GOAL
Give the lines of the data file below as a numbered list, starting with the line that contains "red ellipse at" and continuing through the final line, with blank lines skipped. Leave the pictures out of your answer.

Part of a data file
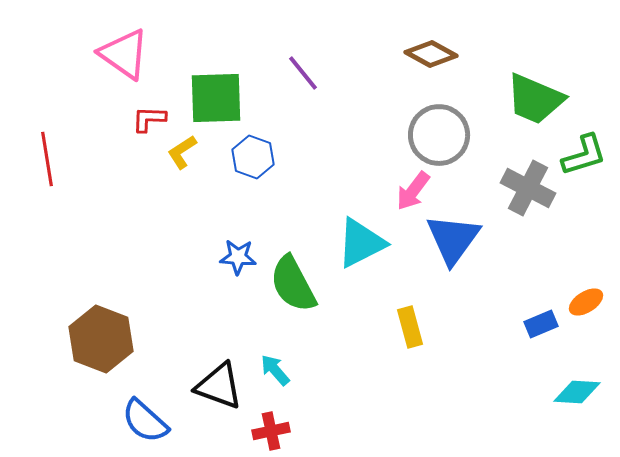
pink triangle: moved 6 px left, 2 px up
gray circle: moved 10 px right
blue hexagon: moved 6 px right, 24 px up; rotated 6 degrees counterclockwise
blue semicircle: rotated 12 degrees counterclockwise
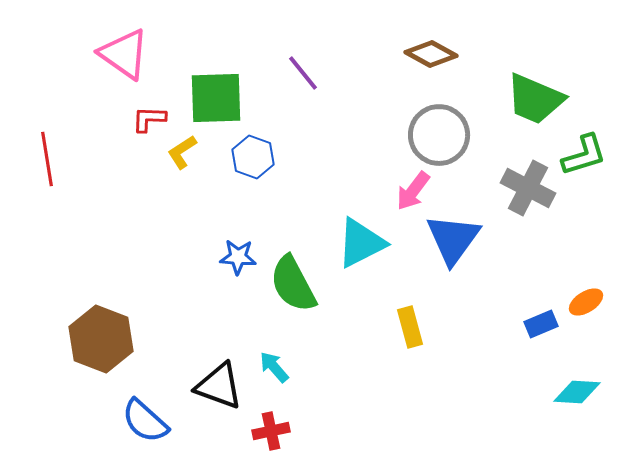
cyan arrow: moved 1 px left, 3 px up
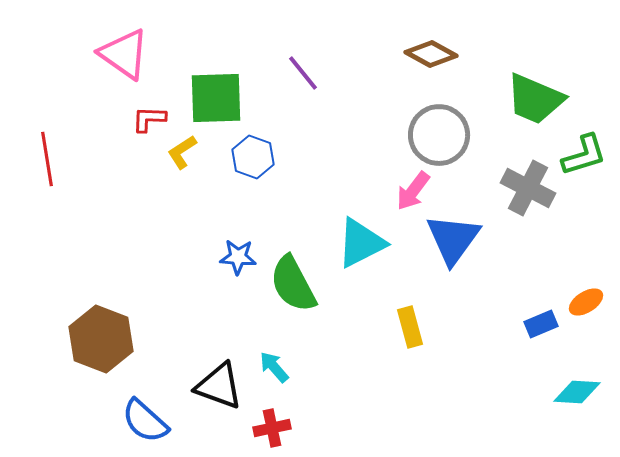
red cross: moved 1 px right, 3 px up
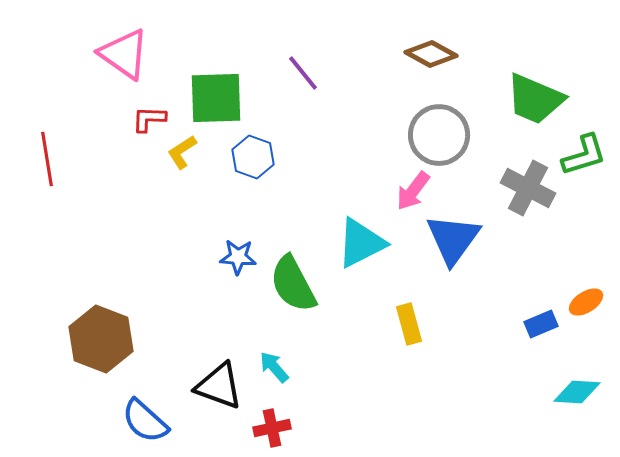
yellow rectangle: moved 1 px left, 3 px up
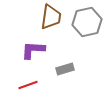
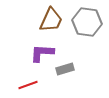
brown trapezoid: moved 3 px down; rotated 16 degrees clockwise
gray hexagon: rotated 20 degrees clockwise
purple L-shape: moved 9 px right, 3 px down
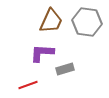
brown trapezoid: moved 1 px down
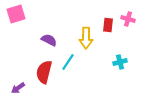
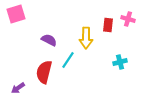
cyan line: moved 2 px up
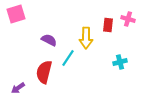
cyan line: moved 2 px up
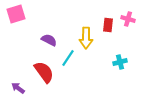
red semicircle: rotated 130 degrees clockwise
purple arrow: rotated 72 degrees clockwise
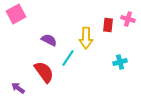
pink square: rotated 12 degrees counterclockwise
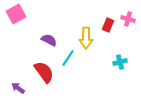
red rectangle: rotated 16 degrees clockwise
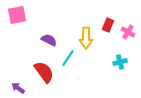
pink square: moved 1 px right, 1 px down; rotated 18 degrees clockwise
pink cross: moved 13 px down; rotated 16 degrees clockwise
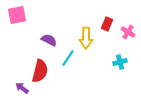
red rectangle: moved 1 px left, 1 px up
red semicircle: moved 4 px left, 1 px up; rotated 50 degrees clockwise
purple arrow: moved 4 px right
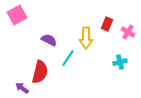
pink square: rotated 18 degrees counterclockwise
red semicircle: moved 1 px down
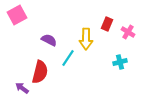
yellow arrow: moved 1 px down
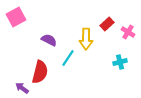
pink square: moved 1 px left, 2 px down
red rectangle: rotated 24 degrees clockwise
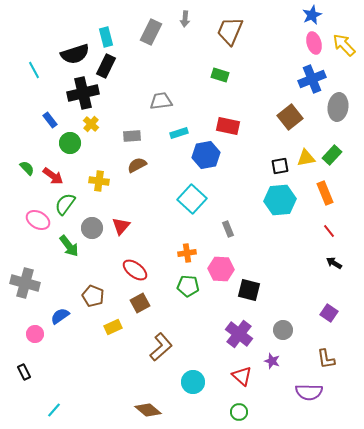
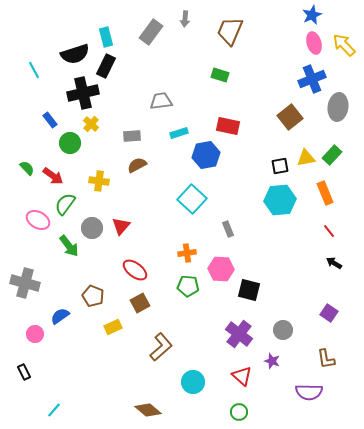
gray rectangle at (151, 32): rotated 10 degrees clockwise
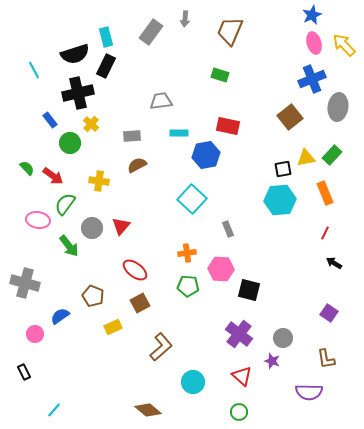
black cross at (83, 93): moved 5 px left
cyan rectangle at (179, 133): rotated 18 degrees clockwise
black square at (280, 166): moved 3 px right, 3 px down
pink ellipse at (38, 220): rotated 20 degrees counterclockwise
red line at (329, 231): moved 4 px left, 2 px down; rotated 64 degrees clockwise
gray circle at (283, 330): moved 8 px down
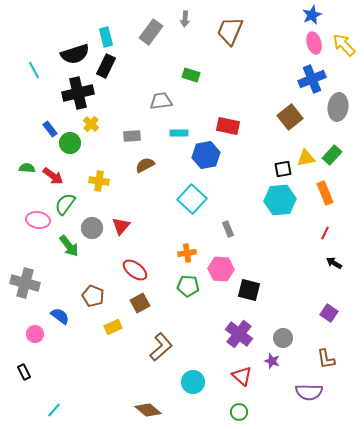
green rectangle at (220, 75): moved 29 px left
blue rectangle at (50, 120): moved 9 px down
brown semicircle at (137, 165): moved 8 px right
green semicircle at (27, 168): rotated 42 degrees counterclockwise
blue semicircle at (60, 316): rotated 72 degrees clockwise
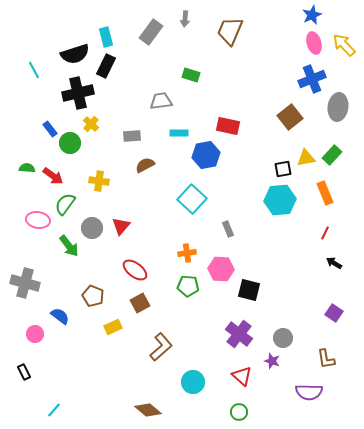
purple square at (329, 313): moved 5 px right
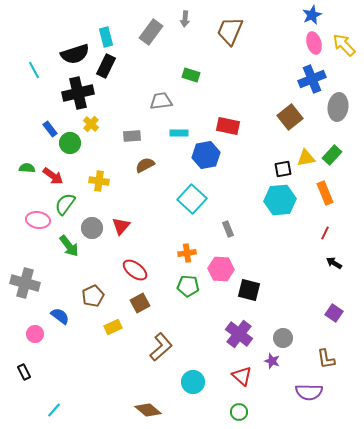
brown pentagon at (93, 296): rotated 25 degrees clockwise
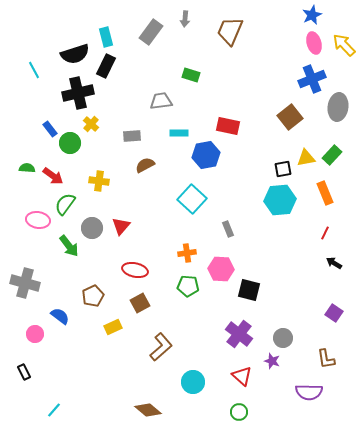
red ellipse at (135, 270): rotated 25 degrees counterclockwise
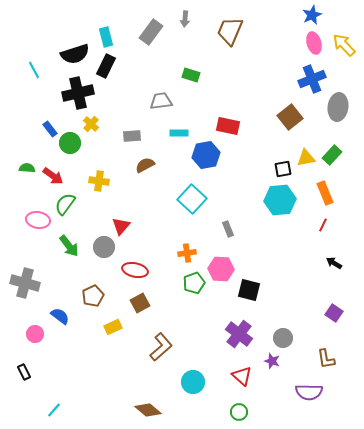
gray circle at (92, 228): moved 12 px right, 19 px down
red line at (325, 233): moved 2 px left, 8 px up
green pentagon at (188, 286): moved 6 px right, 3 px up; rotated 25 degrees counterclockwise
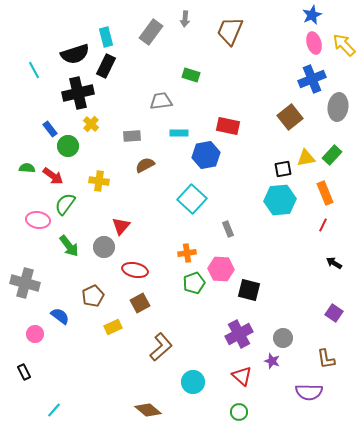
green circle at (70, 143): moved 2 px left, 3 px down
purple cross at (239, 334): rotated 24 degrees clockwise
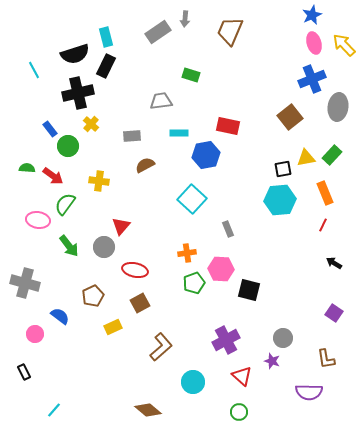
gray rectangle at (151, 32): moved 7 px right; rotated 20 degrees clockwise
purple cross at (239, 334): moved 13 px left, 6 px down
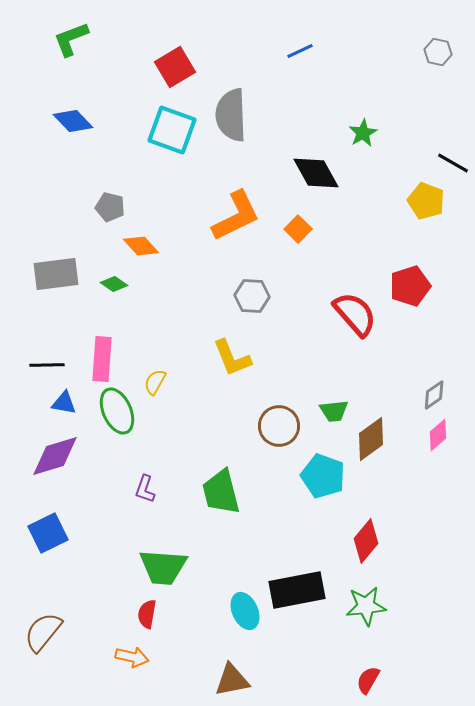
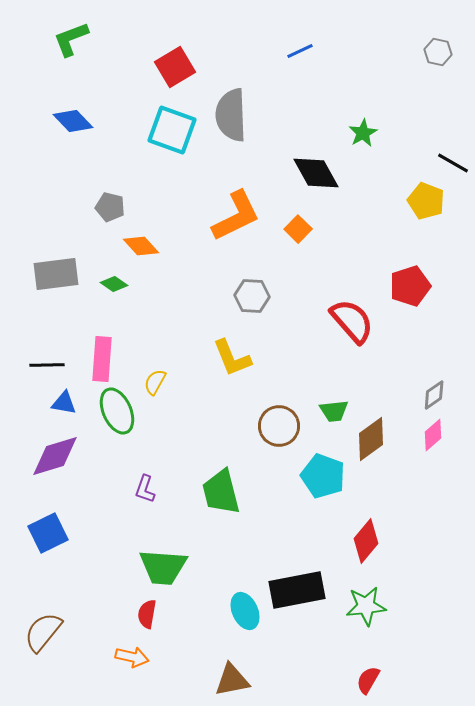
red semicircle at (355, 314): moved 3 px left, 7 px down
pink diamond at (438, 435): moved 5 px left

SOLVED EXERCISE
1. red ellipse at (135, 270): rotated 25 degrees counterclockwise
2. gray circle at (92, 228): moved 12 px right, 19 px down
3. red line at (325, 233): moved 2 px left, 8 px up
4. green pentagon at (188, 286): moved 6 px right, 3 px up; rotated 25 degrees counterclockwise
5. green circle at (70, 143): moved 2 px left, 3 px down
6. purple cross at (239, 334): rotated 24 degrees clockwise
7. gray rectangle at (151, 32): moved 7 px right; rotated 20 degrees clockwise
8. purple cross at (239, 334): moved 13 px left, 6 px down
9. red semicircle at (355, 314): moved 3 px left, 7 px down
10. pink diamond at (438, 435): moved 5 px left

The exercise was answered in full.